## [TASK INPUTS]
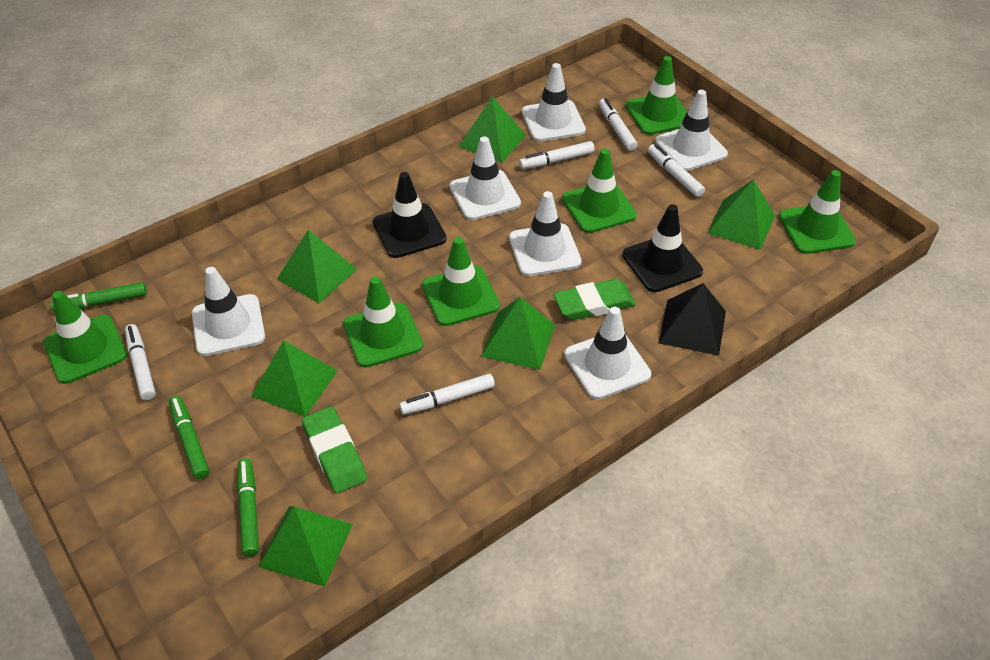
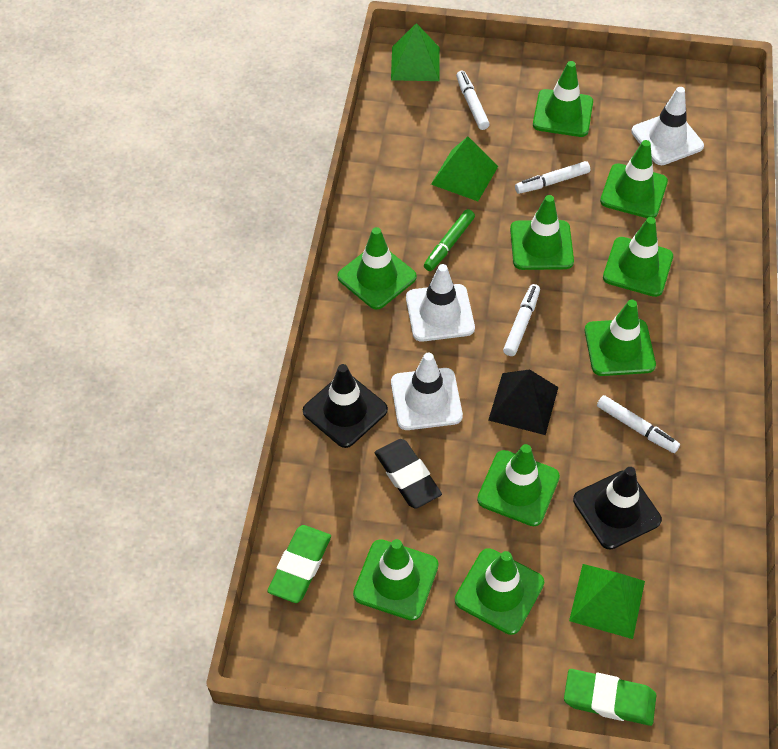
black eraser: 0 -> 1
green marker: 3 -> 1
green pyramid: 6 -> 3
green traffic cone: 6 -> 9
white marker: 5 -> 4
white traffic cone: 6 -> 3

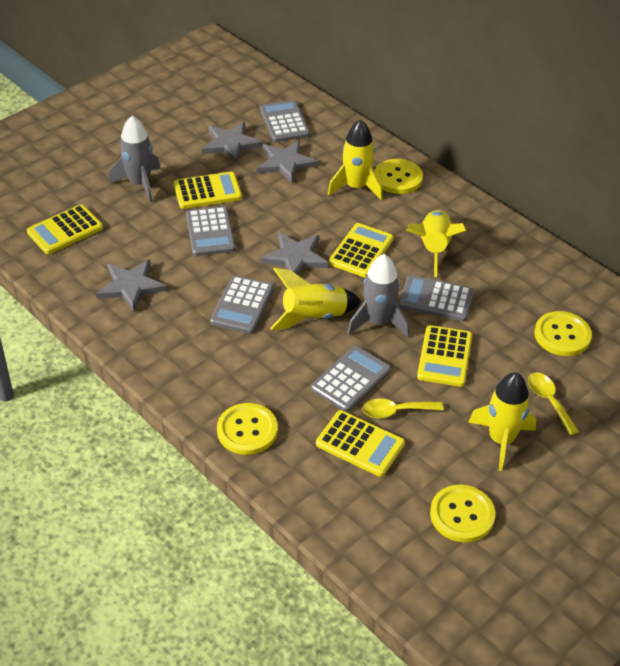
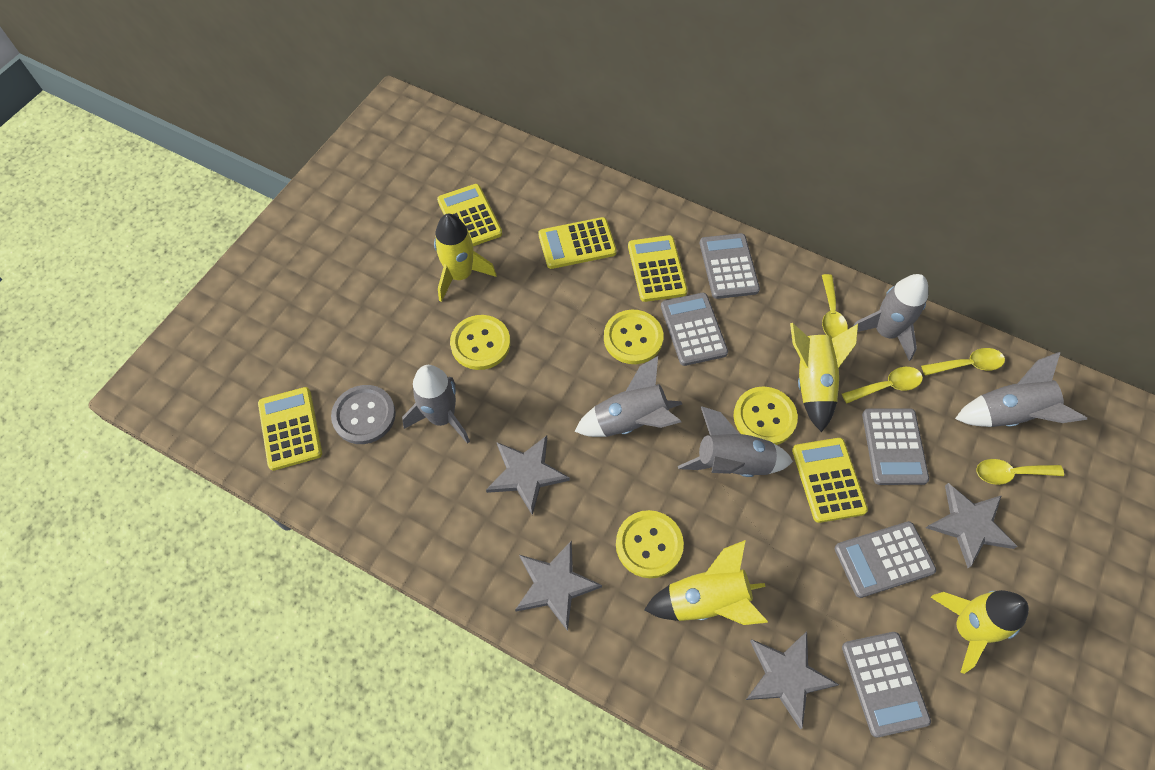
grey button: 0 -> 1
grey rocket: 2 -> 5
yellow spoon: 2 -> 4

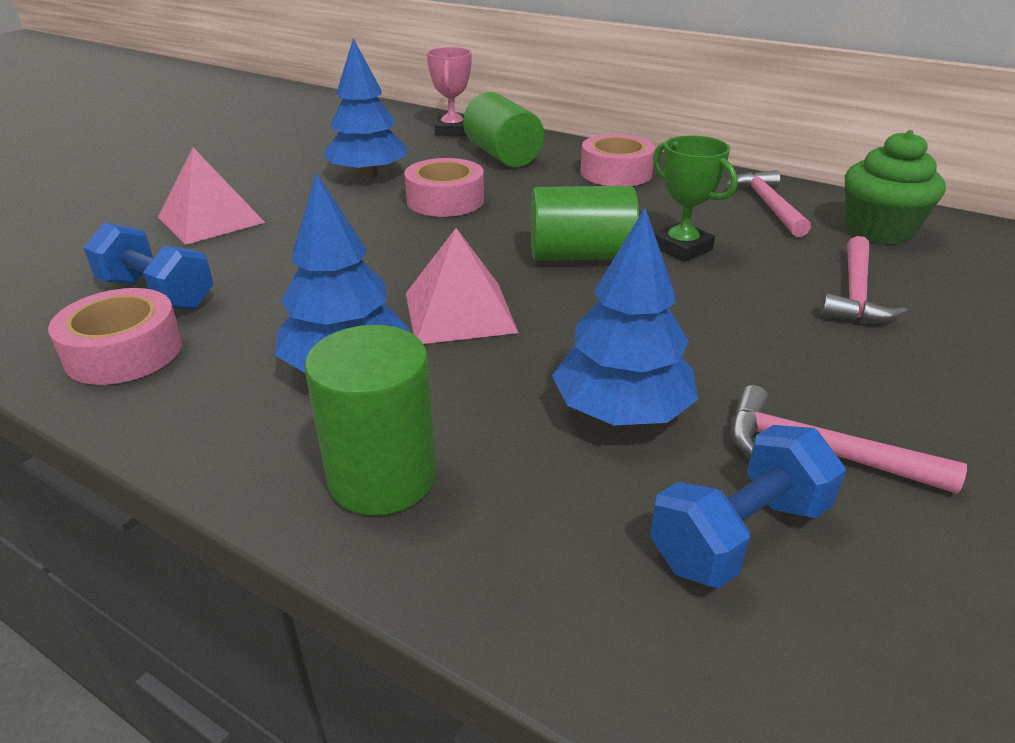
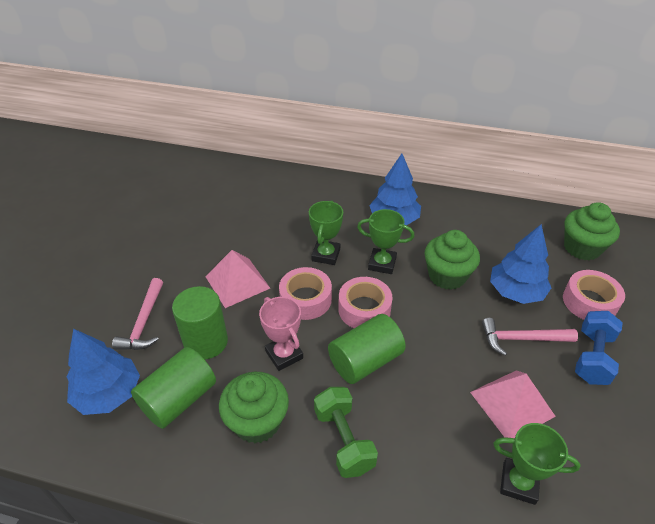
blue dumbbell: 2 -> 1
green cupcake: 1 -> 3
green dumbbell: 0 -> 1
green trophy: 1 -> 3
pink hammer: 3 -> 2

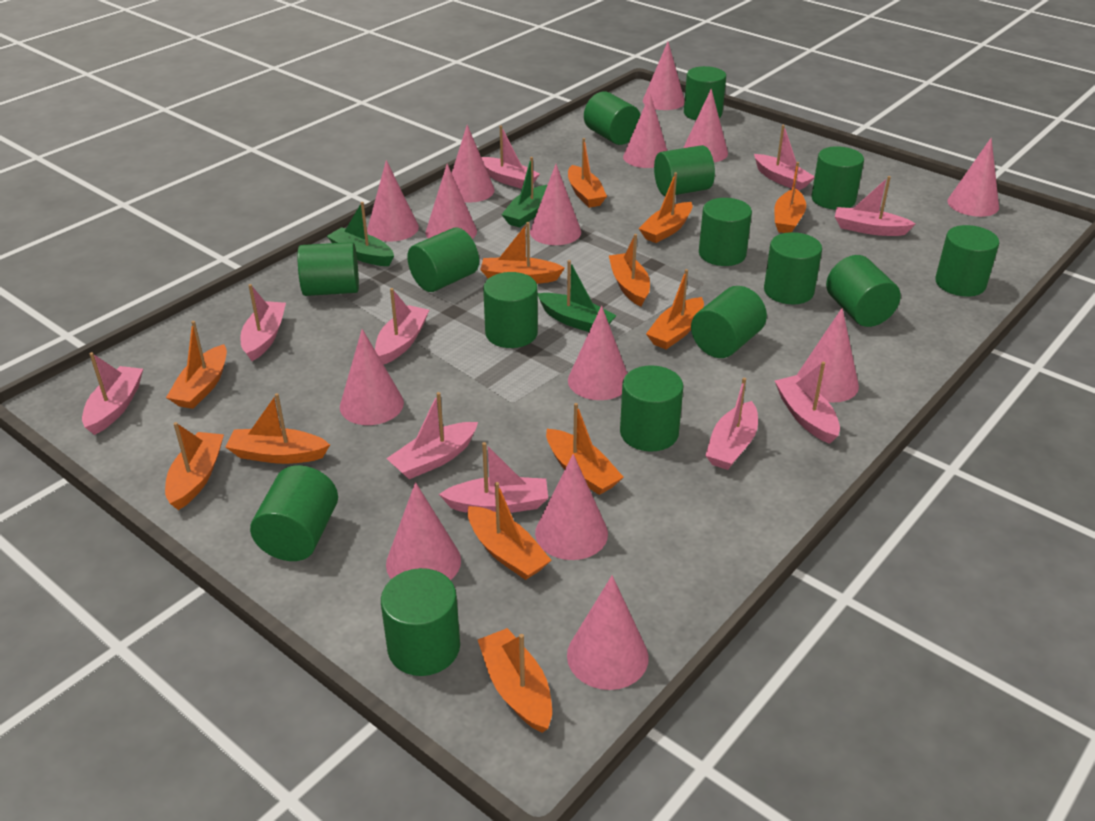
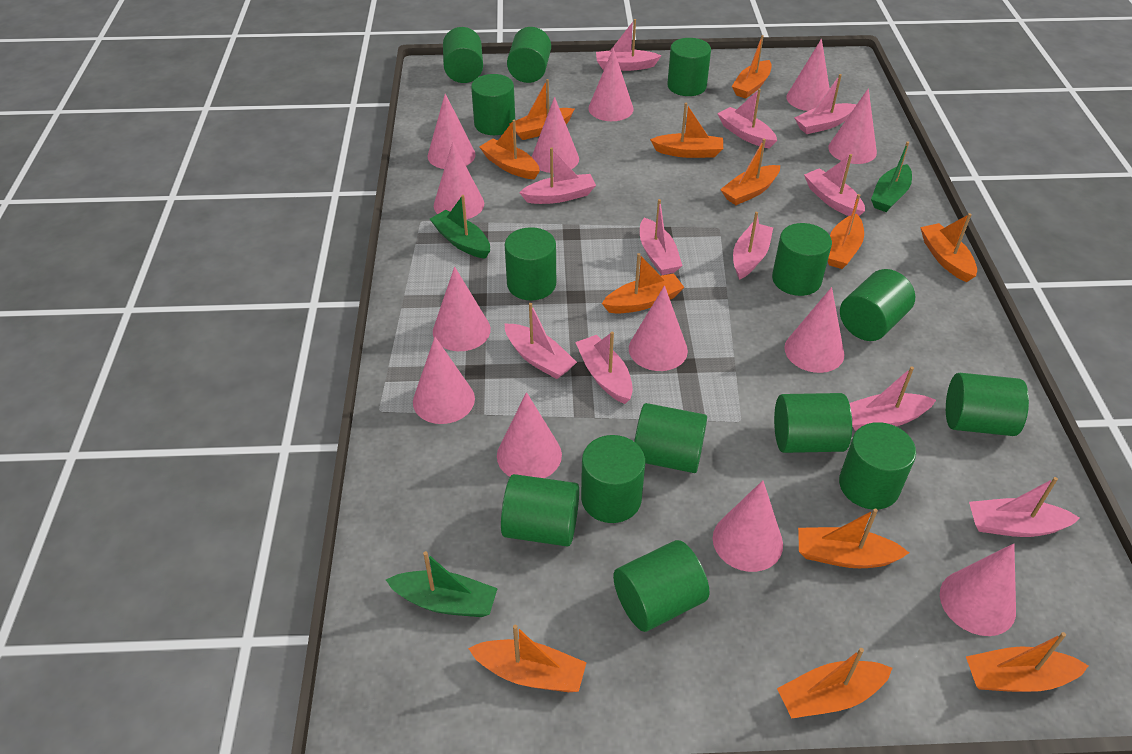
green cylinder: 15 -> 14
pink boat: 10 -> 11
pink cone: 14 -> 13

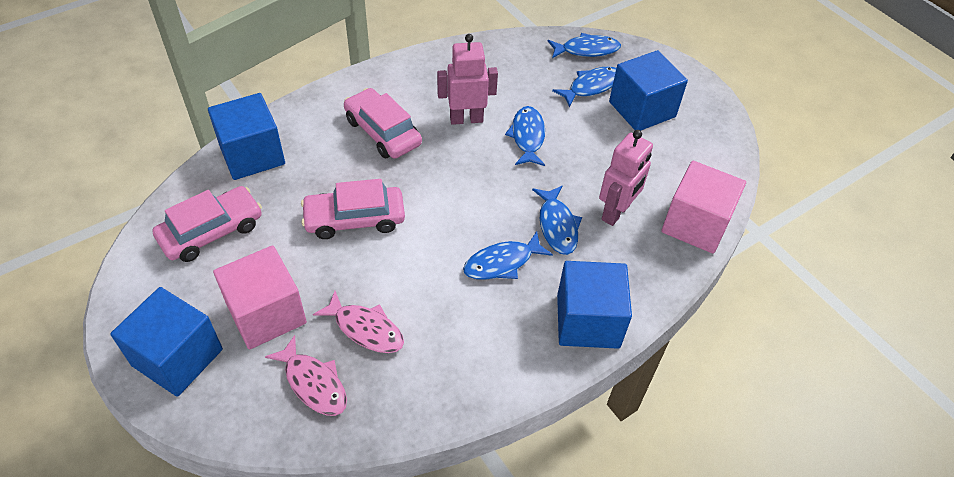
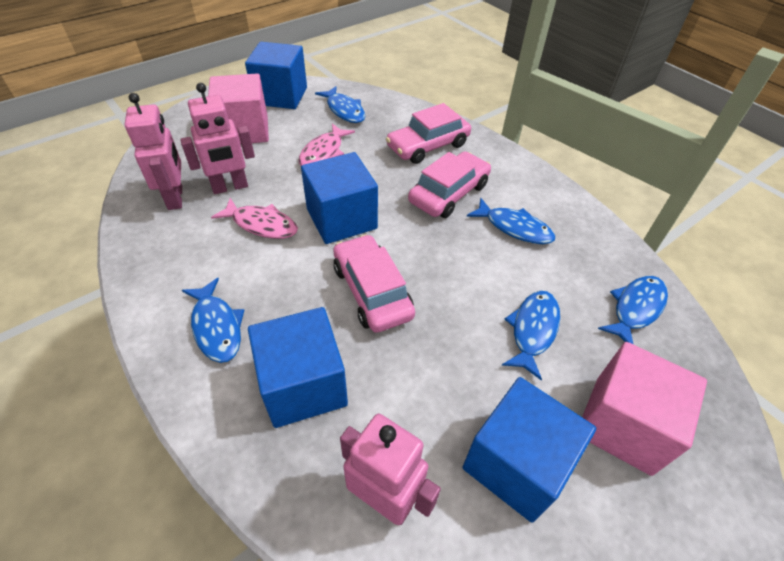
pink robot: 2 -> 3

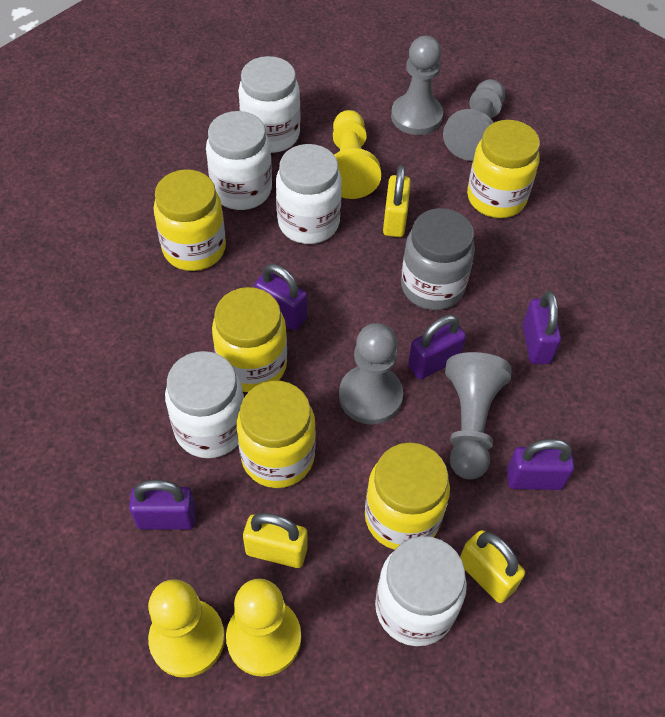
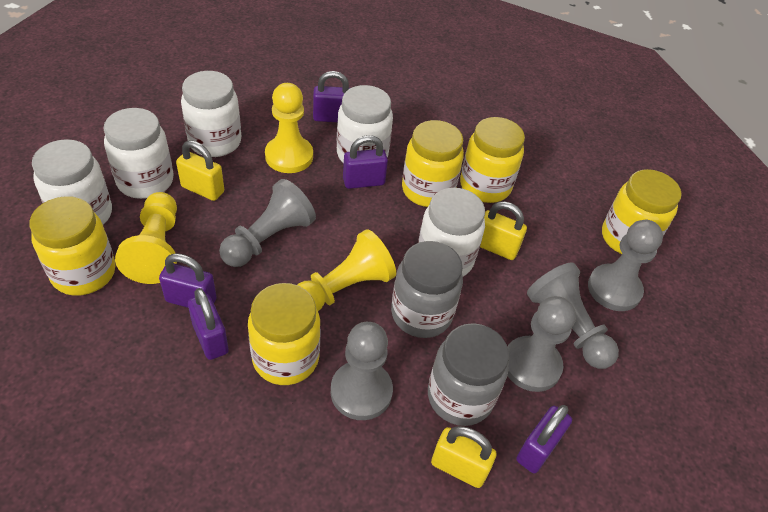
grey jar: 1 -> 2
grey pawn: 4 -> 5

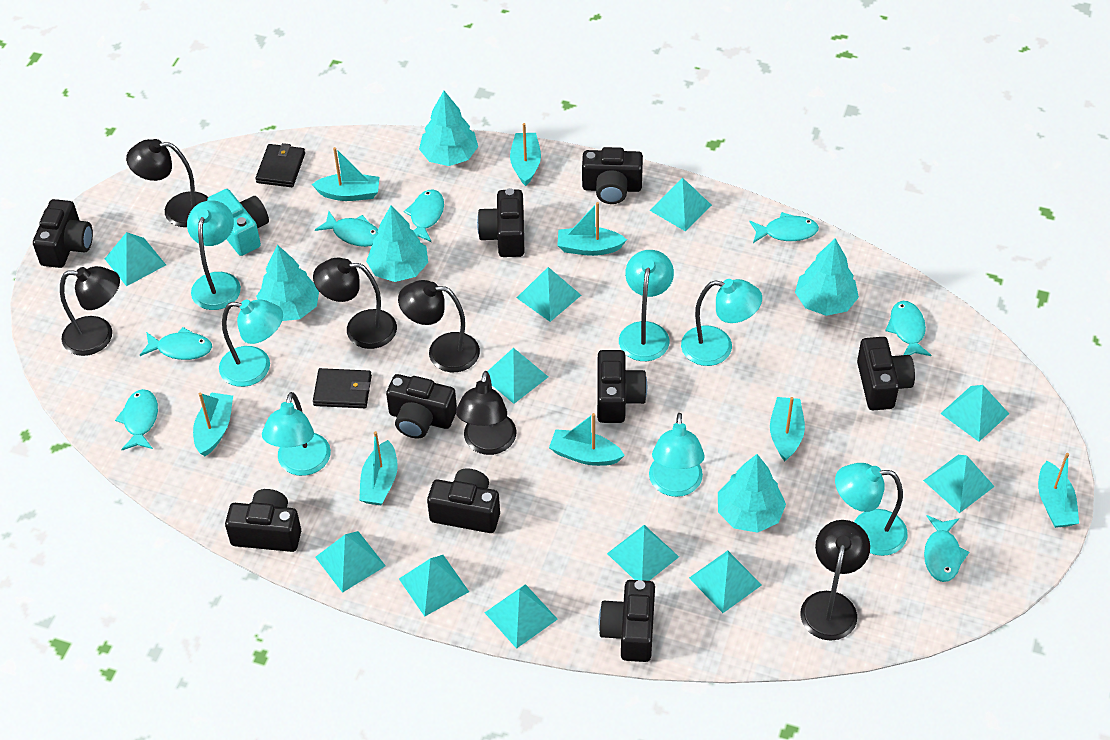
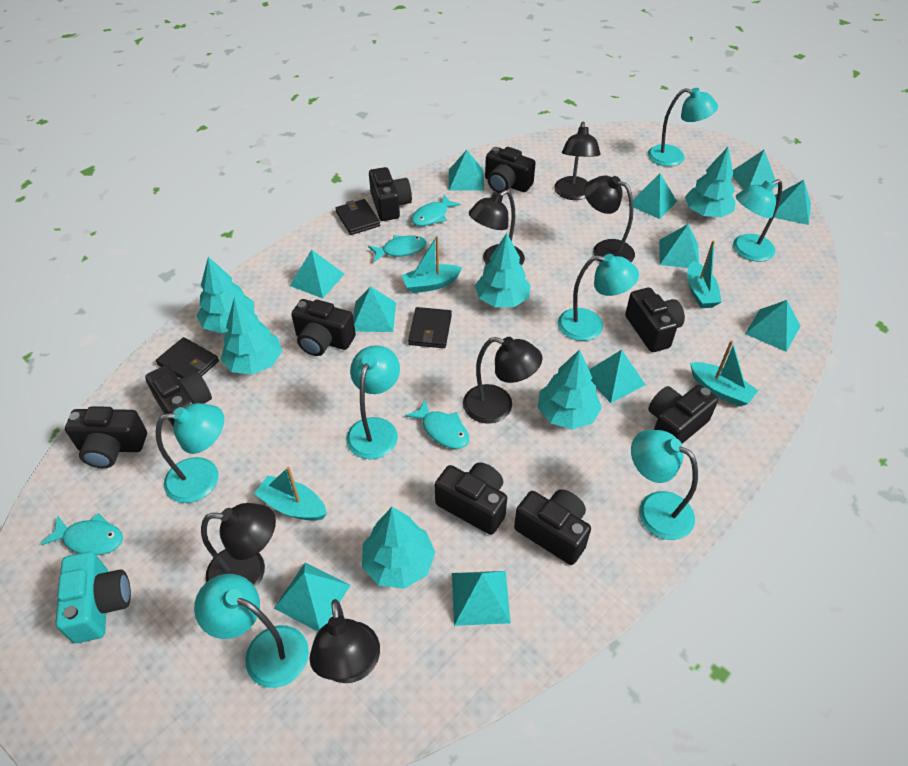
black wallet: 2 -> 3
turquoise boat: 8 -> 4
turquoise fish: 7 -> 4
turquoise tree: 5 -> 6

## [YOUR INSTRUCTIONS]
In full and without changes, repeat the listing above, but not its pictures.

## [TASK ANSWER]
black eraser: 0 -> 1
green marker: 3 -> 1
green pyramid: 6 -> 3
green traffic cone: 6 -> 9
white marker: 5 -> 4
white traffic cone: 6 -> 3

grey button: 0 -> 1
grey rocket: 2 -> 5
yellow spoon: 2 -> 4

blue dumbbell: 2 -> 1
green cupcake: 1 -> 3
green dumbbell: 0 -> 1
green trophy: 1 -> 3
pink hammer: 3 -> 2

green cylinder: 15 -> 14
pink boat: 10 -> 11
pink cone: 14 -> 13

pink robot: 2 -> 3

grey jar: 1 -> 2
grey pawn: 4 -> 5

black wallet: 2 -> 3
turquoise boat: 8 -> 4
turquoise fish: 7 -> 4
turquoise tree: 5 -> 6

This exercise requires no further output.